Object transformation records

_ _ _ _ _ _ _

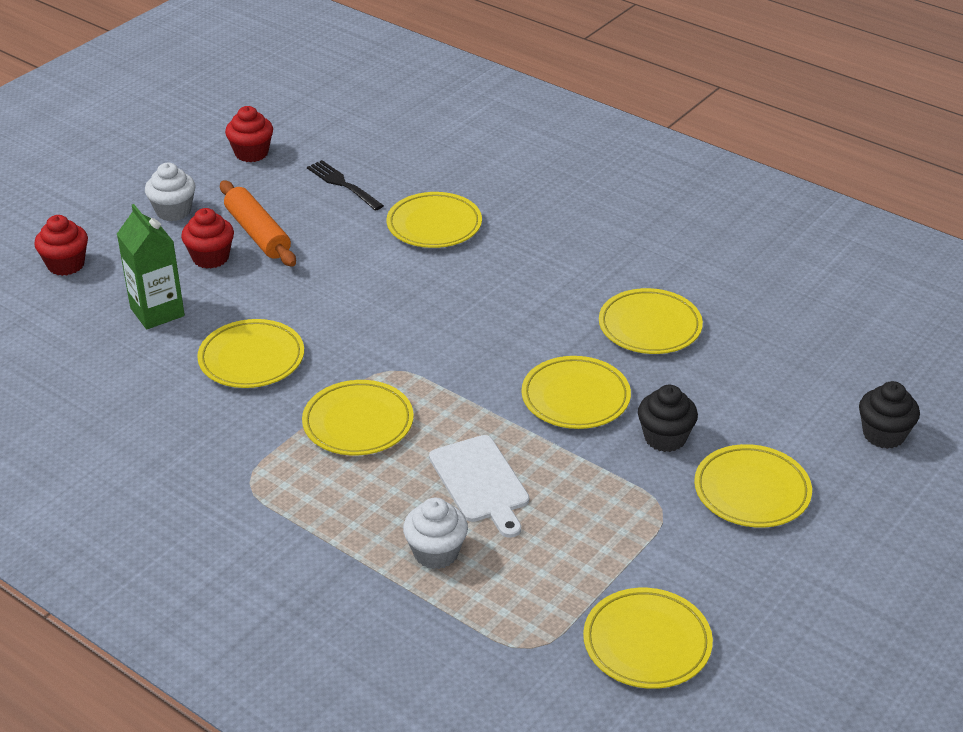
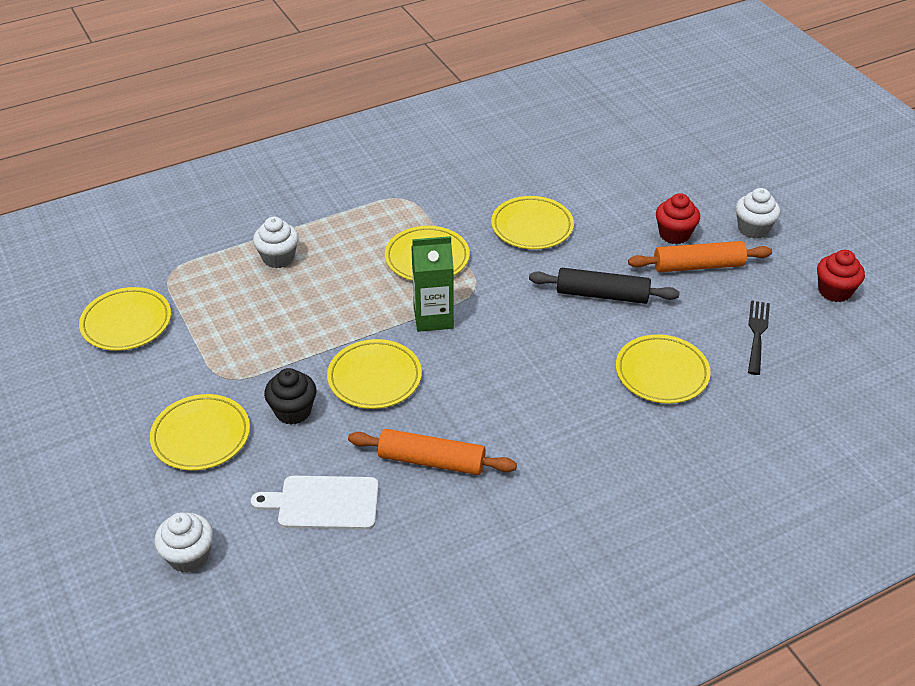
camera: 115 degrees right, 5 degrees up
(66, 265) = (700, 166): red cupcake -> none
(157, 312) = (615, 196): green carton -> green carton (433, 317)
(343, 184) = (757, 334): black fork -> black fork turned 60 degrees counterclockwise
(343, 283) = (602, 294): none -> black rolling pin
(481, 482) = (324, 297): white cutting board -> white cutting board (323, 503)
(650, 326) = (431, 461): yellow plate -> orange rolling pin
(883, 434) = (189, 556): black cupcake -> white cupcake

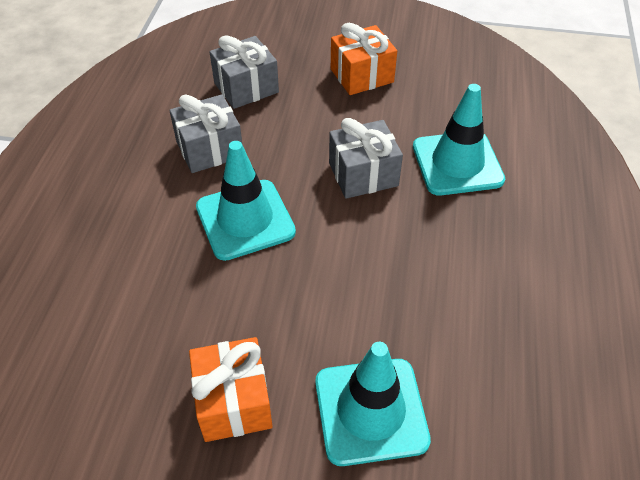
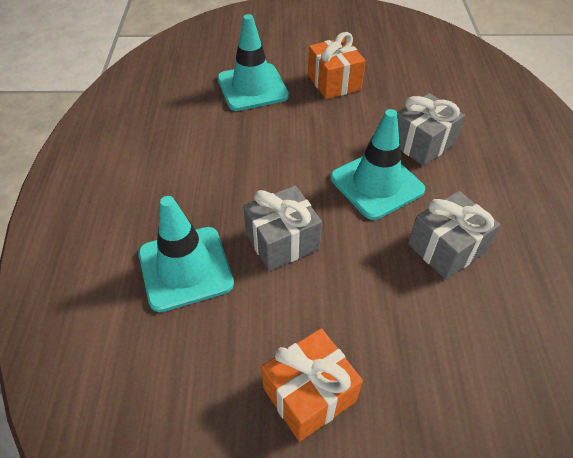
camera: 170 degrees right, 0 degrees up
(246, 88) = (453, 344): grey gift -> grey gift (422, 143)

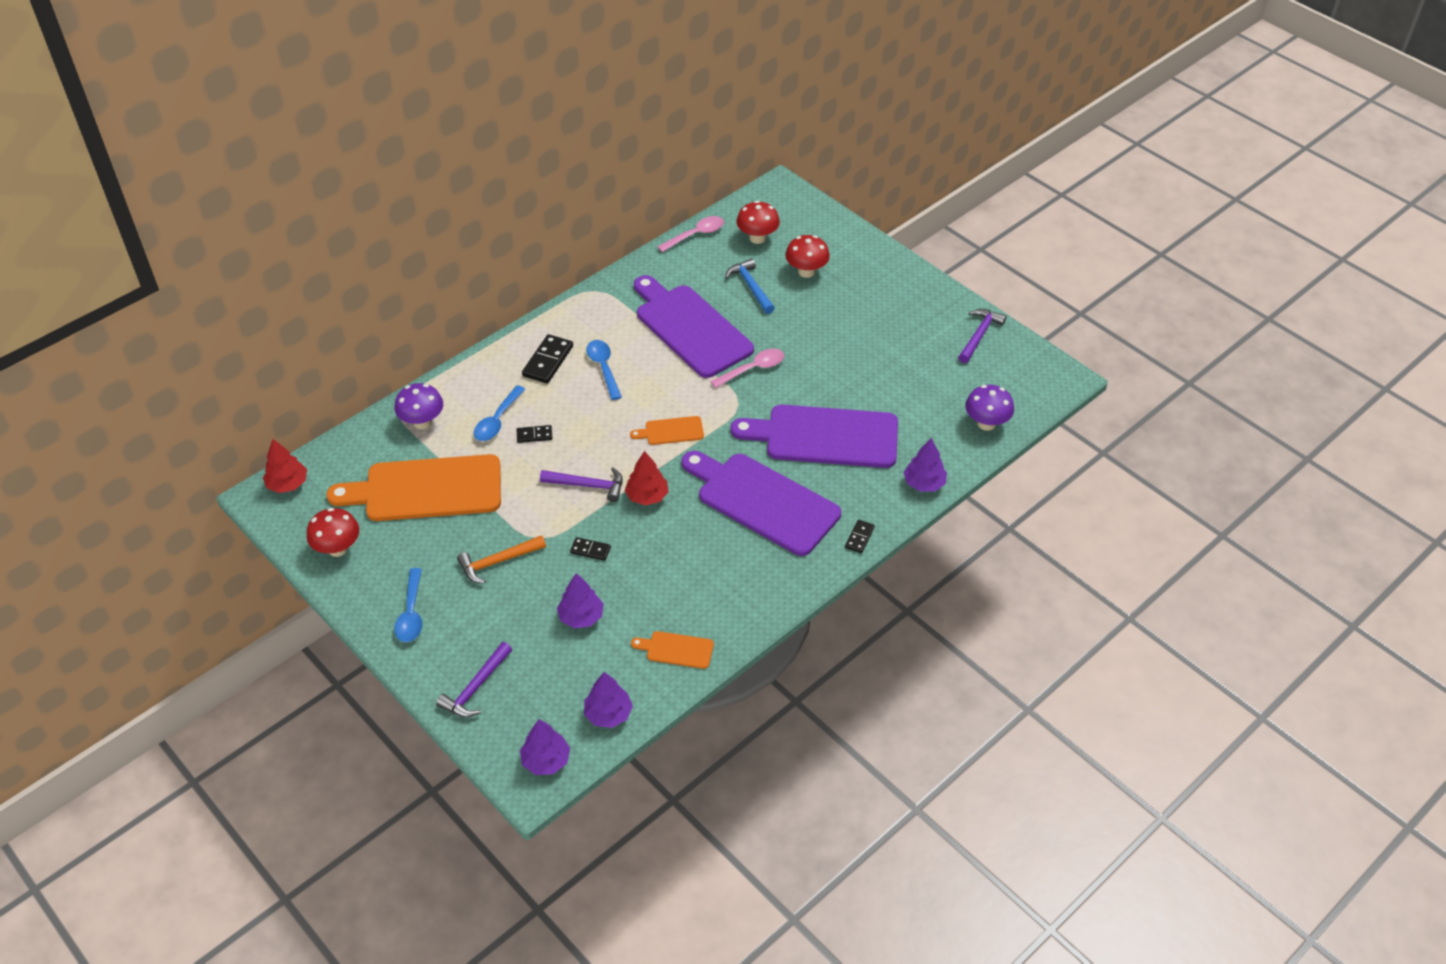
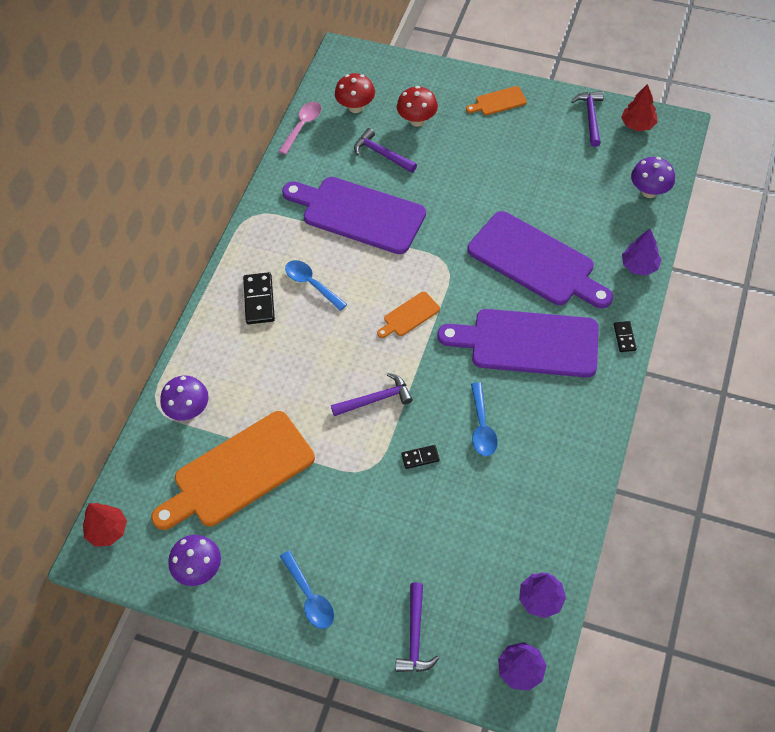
camera: 25 degrees left, 10 degrees up
(338, 548) = (199, 569): red mushroom -> purple mushroom
(497, 421) = (255, 377): blue spoon -> blue spoon (482, 427)
(498, 562) = (350, 509): orange hammer -> none
(534, 435) = (297, 375): black domino -> none
(581, 616) = (456, 522): purple tree -> none
(647, 496) = (431, 384): red tree -> red tree (637, 124)
(676, 650) = (554, 511): orange cutting board -> orange cutting board (498, 102)
(751, 287) = (382, 154): blue hammer -> purple hammer
(753, 369) = (436, 227): pink spoon -> none
(825, 437) = (535, 261): purple cutting board -> purple cutting board turned 120 degrees counterclockwise

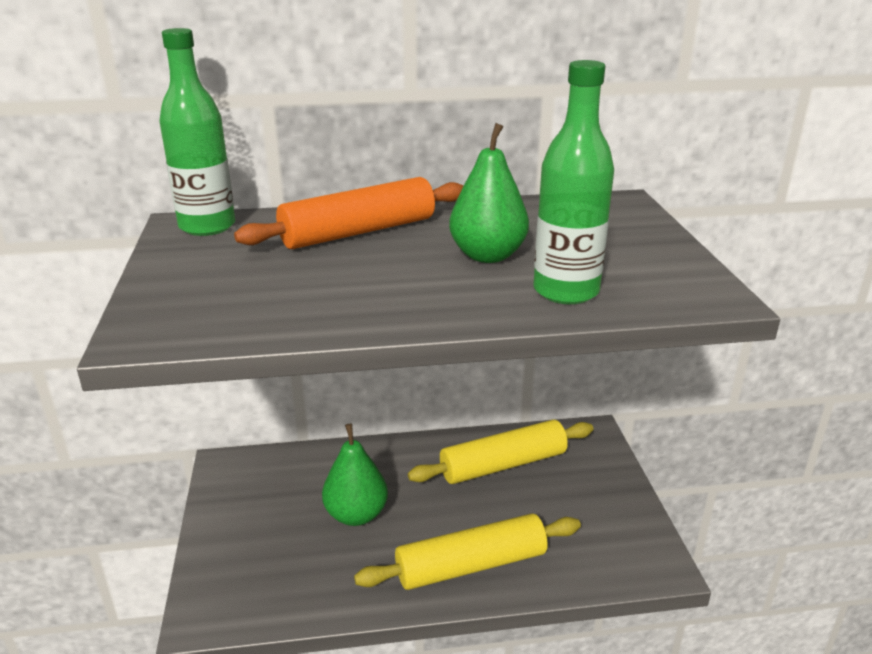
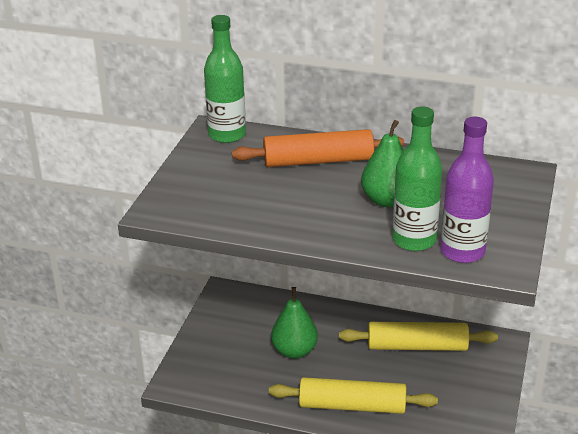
camera: 25 degrees right, 5 degrees up
(640, 291) = (462, 252): none -> purple bottle

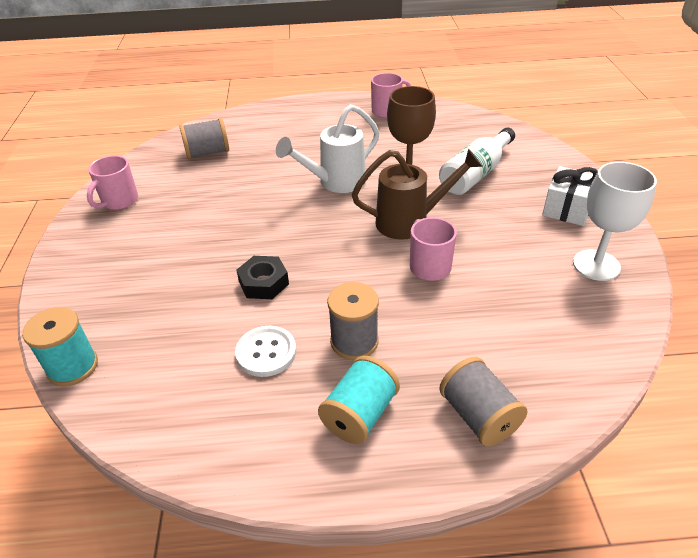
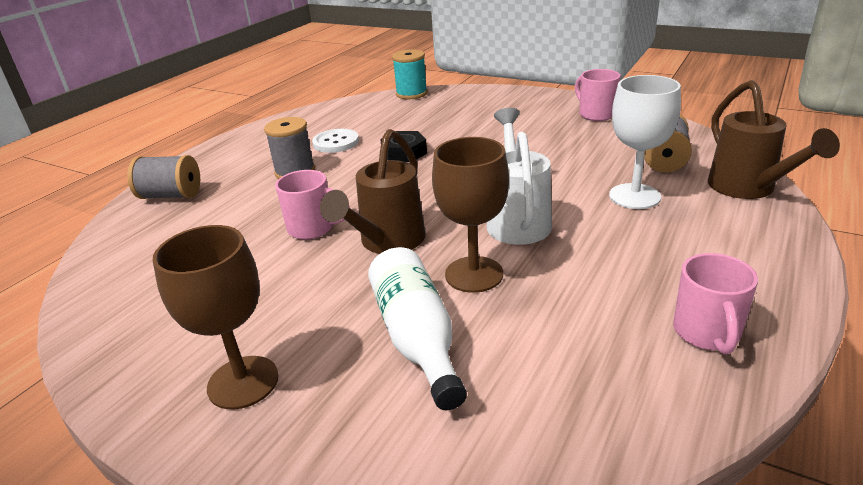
camera: 125 degrees right, 10 degrees down
(236, 121) = (748, 189): none -> brown watering can
(359, 414) = (243, 159): turquoise spool -> none
(567, 209) = (243, 382): white gift -> brown goblet
(596, 265) = (151, 336): white goblet -> white goblet (634, 196)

_ _ _ _ _ _ _

Work required —
Only the lines with the string "blue" are wanted; pick them out of the records above and copy them.

Result for this exercise —
(497, 421) = (255, 377): blue spoon -> blue spoon (482, 427)
(751, 287) = (382, 154): blue hammer -> purple hammer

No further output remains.